What to do
When a line of the entries contains "none", please list that line.

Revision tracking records

BEGIN

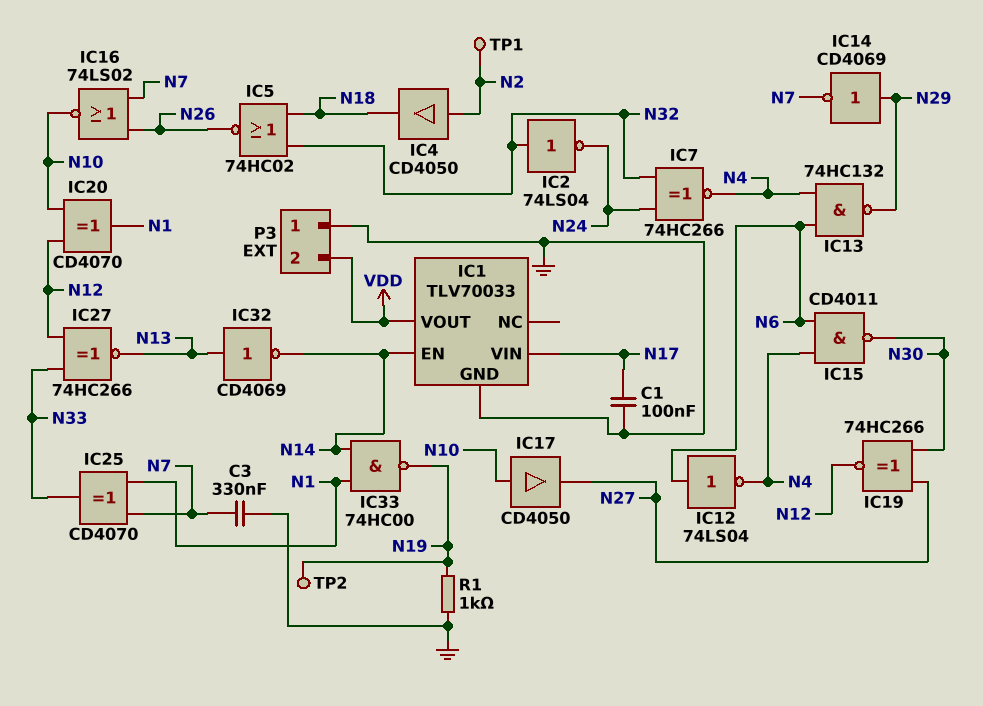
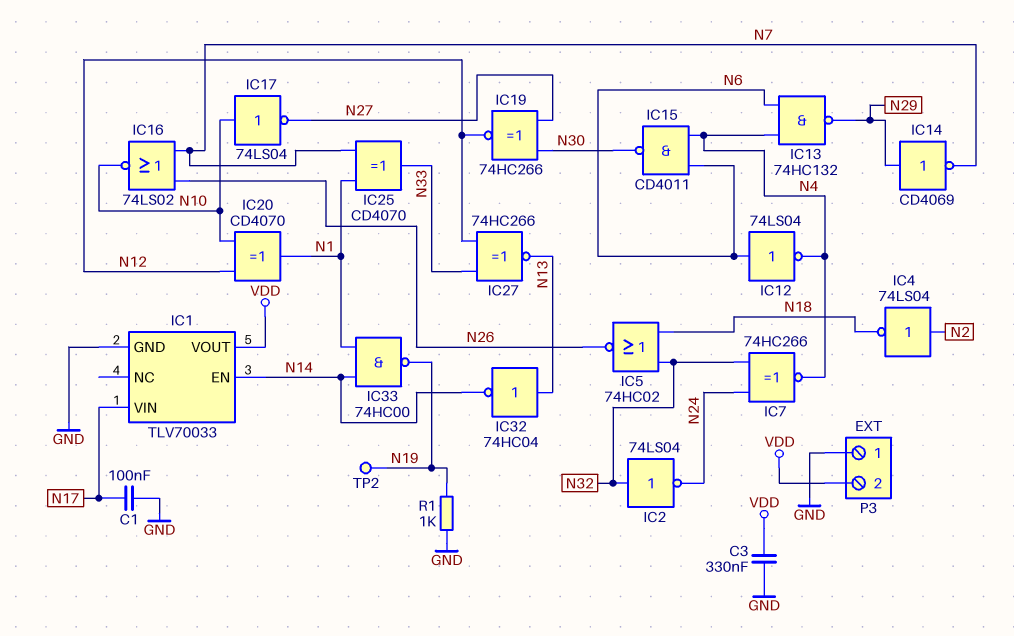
C3: 330nF (GND, N7) -> 330nF (GND, VDD)
IC4: buffer CD4050 (in N2, out N18) -> NOT 74LS04 (in N2, out N18)
IC17: buffer CD4050 (in N10, out N27) -> NOT 74LS04 (in N10, out N27)
IC32: NOT CD4069 (in N13, out N14) -> NOT 74HC04 (in N13, out N14)
TP1: test point (N2) -> none

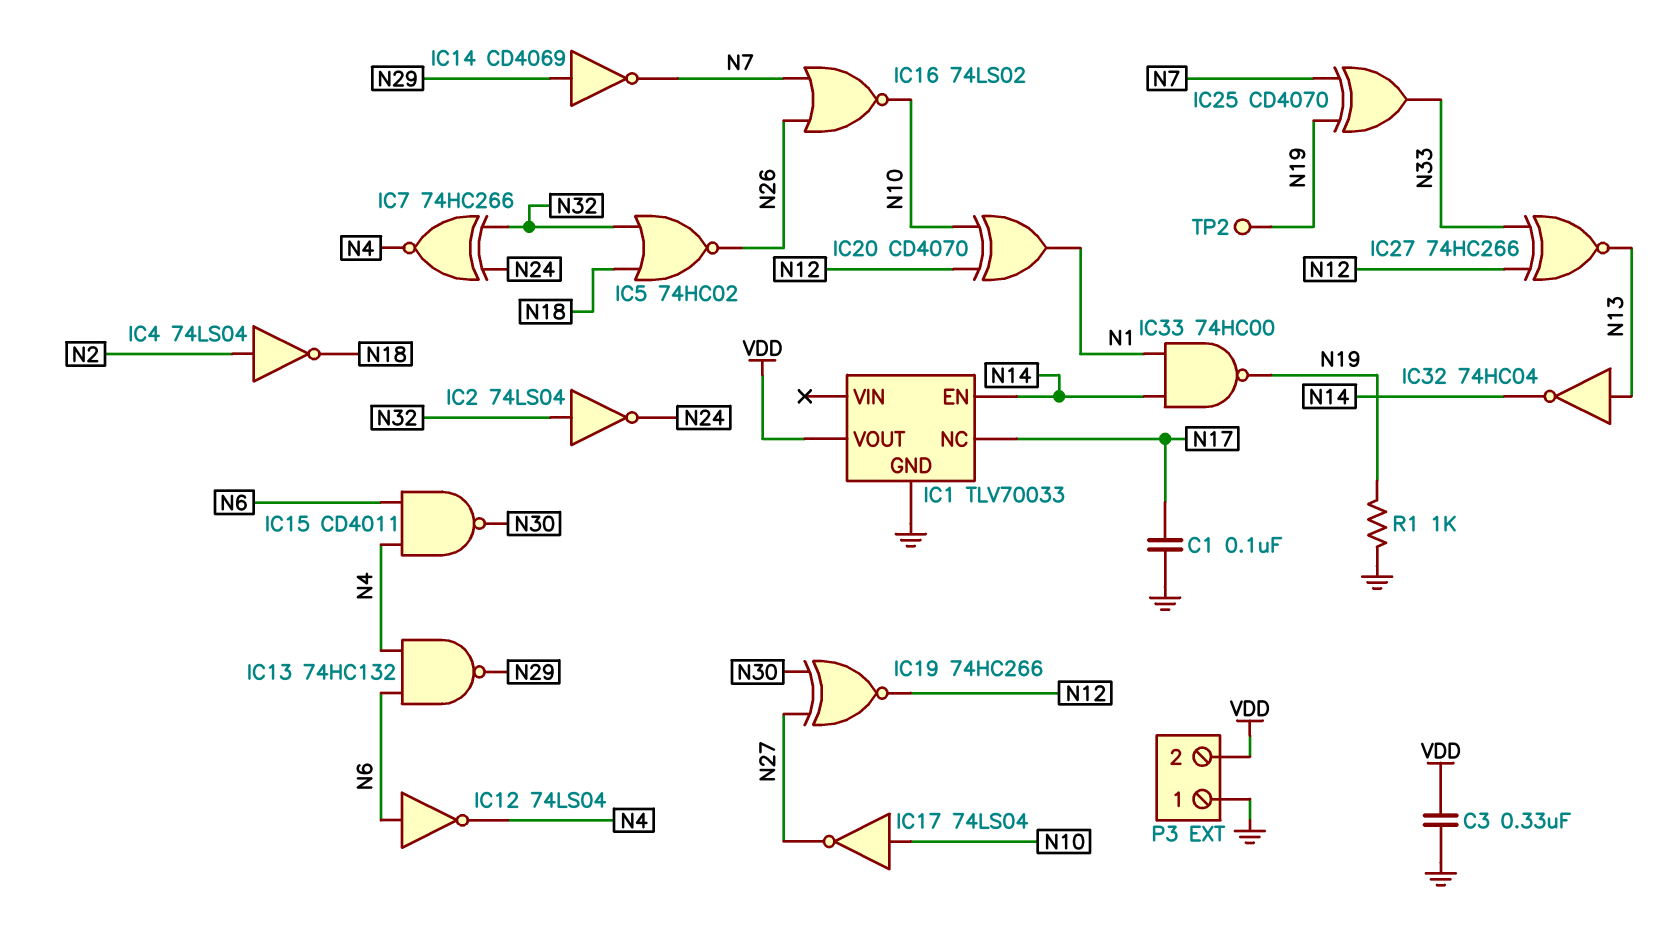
IC1 pin NC: none -> N17
IC1 pin VIN: N17 -> none
IC25: XOR CD4070 (in N1, in N7, out N33) -> XOR CD4070 (in N7, in N19, out N33)

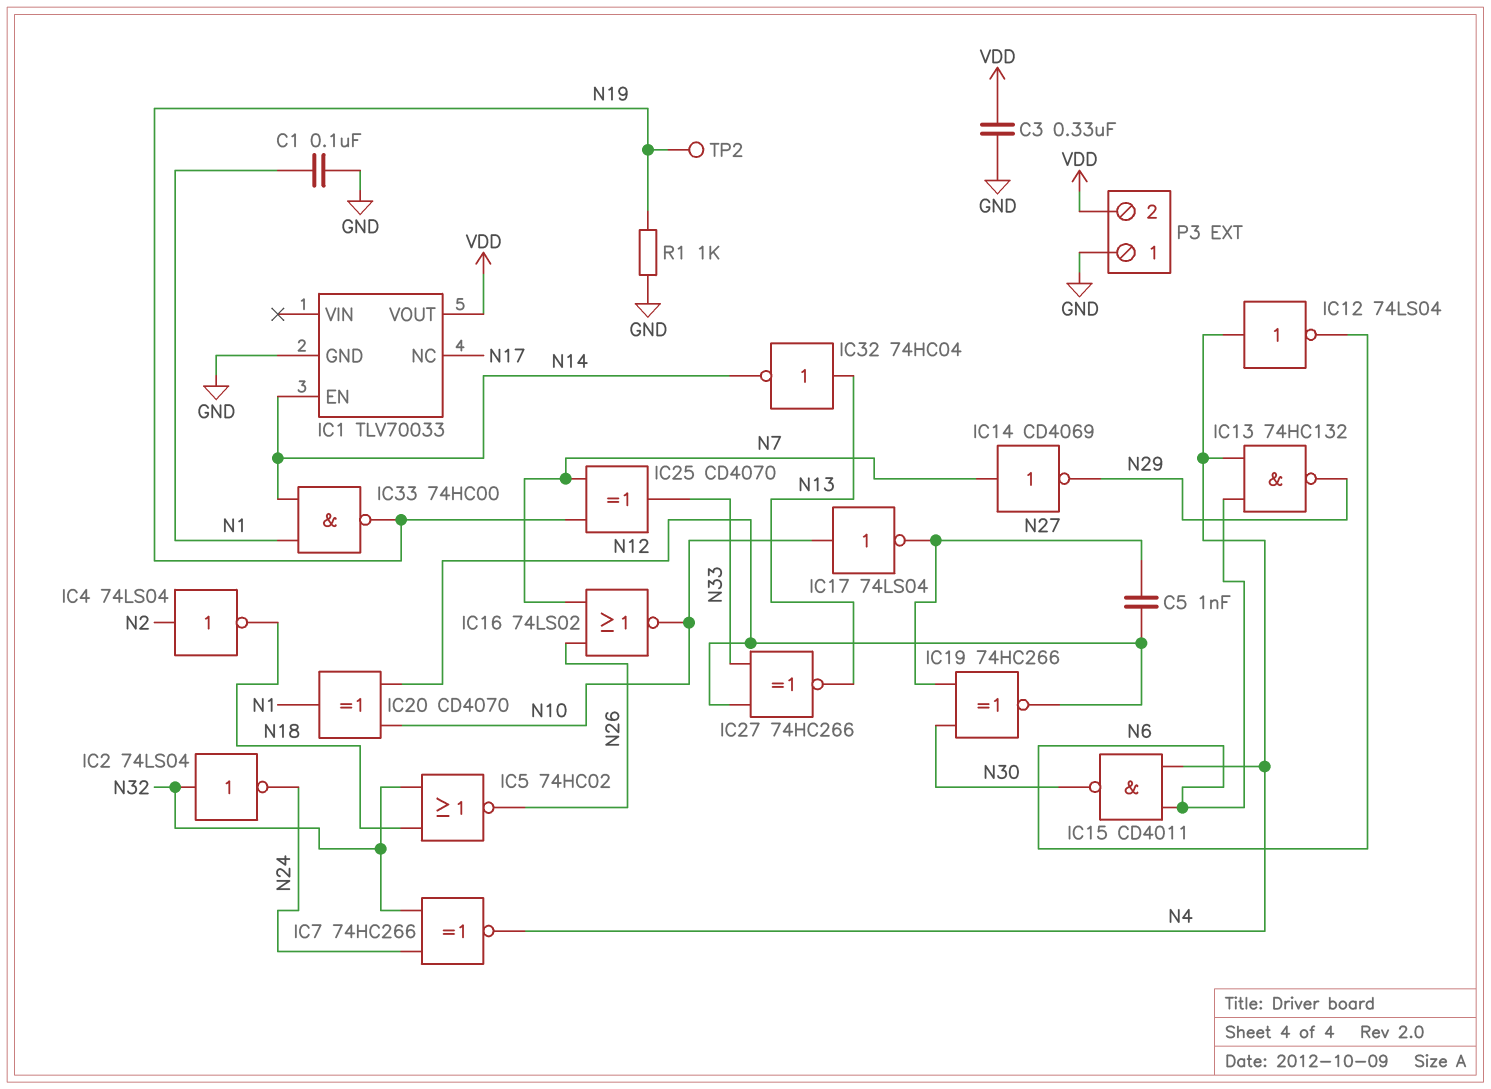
C1: 100nF (GND, N17) -> 100nF (GND, N1)
C5: none -> 1nF (N12, N27)
IC12: NOT 74LS04 (in N6, out N4) -> NOT 74LS04 (in N4, out N6)
IC14: NOT CD4069 (in N29, out N7) -> NOT CD4069 (in N7, out N29)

END

Result for this task
TP1: test point (N2) -> none
IC1 pin NC: none -> N17
IC1 pin VIN: N17 -> none
C5: none -> 1nF (N12, N27)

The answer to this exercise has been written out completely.